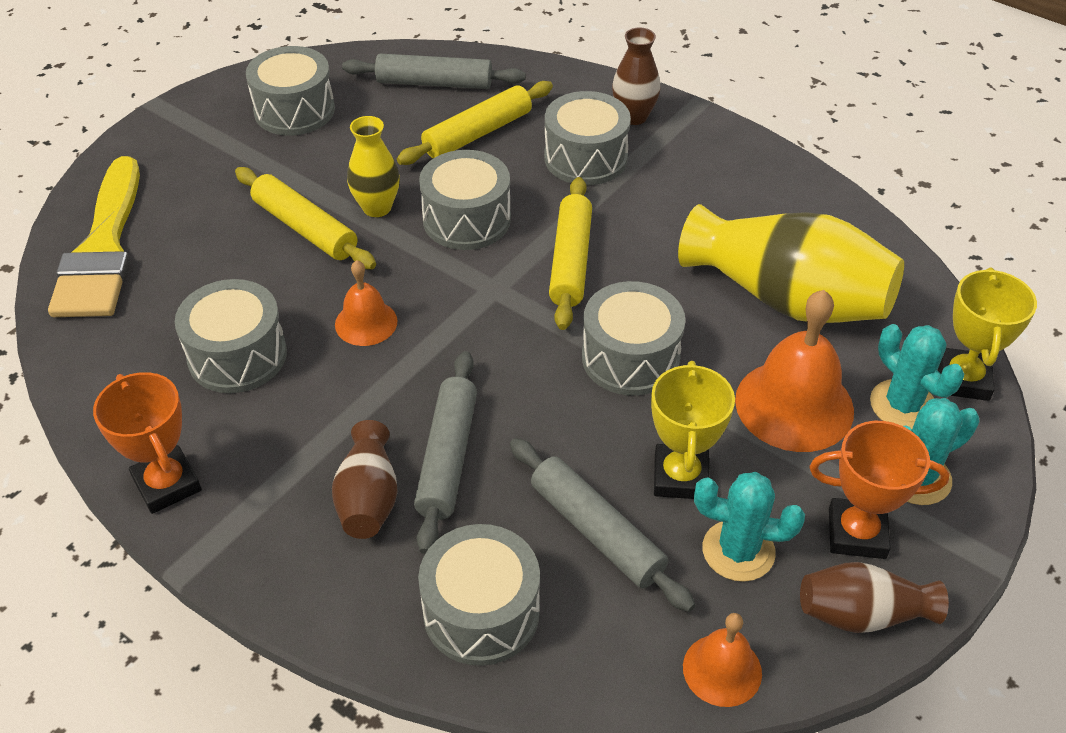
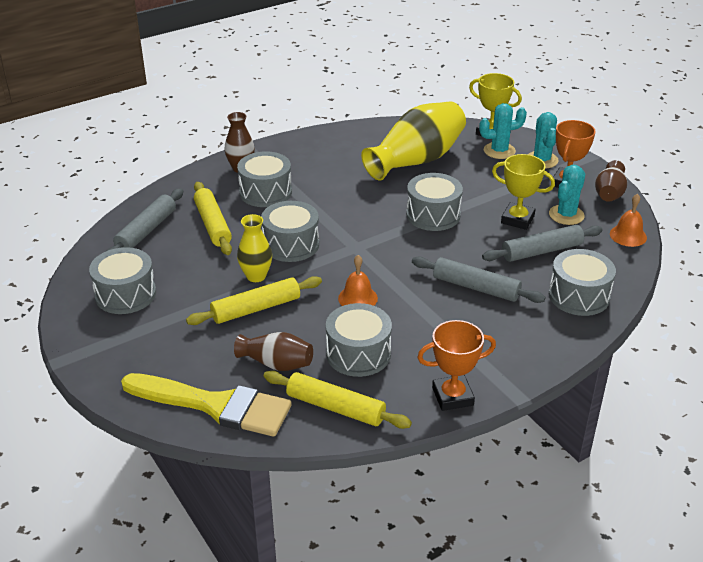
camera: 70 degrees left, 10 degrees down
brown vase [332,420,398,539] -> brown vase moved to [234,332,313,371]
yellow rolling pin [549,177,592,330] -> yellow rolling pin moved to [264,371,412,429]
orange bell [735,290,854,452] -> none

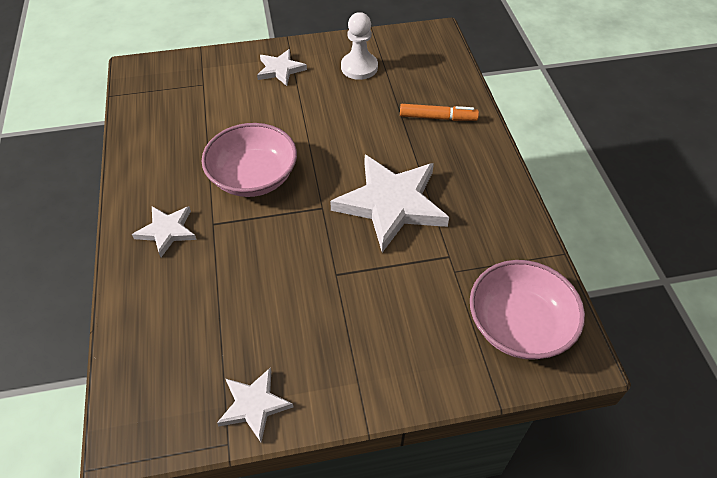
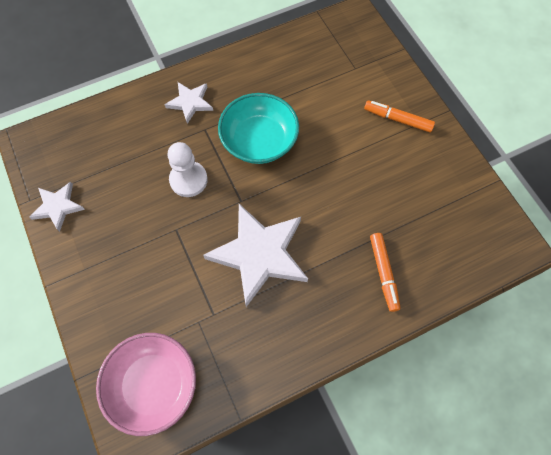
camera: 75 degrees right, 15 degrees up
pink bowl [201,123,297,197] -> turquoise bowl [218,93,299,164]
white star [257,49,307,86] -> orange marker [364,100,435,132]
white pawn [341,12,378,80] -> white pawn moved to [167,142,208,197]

================================

> [Required work]: Transcribe every line from the records above without alteration, and leave out the images.

> [Written reply]:
camera: 70 degrees left, 10 degrees down
brown vase [332,420,398,539] -> brown vase moved to [234,332,313,371]
yellow rolling pin [549,177,592,330] -> yellow rolling pin moved to [264,371,412,429]
orange bell [735,290,854,452] -> none

camera: 75 degrees right, 15 degrees up
pink bowl [201,123,297,197] -> turquoise bowl [218,93,299,164]
white star [257,49,307,86] -> orange marker [364,100,435,132]
white pawn [341,12,378,80] -> white pawn moved to [167,142,208,197]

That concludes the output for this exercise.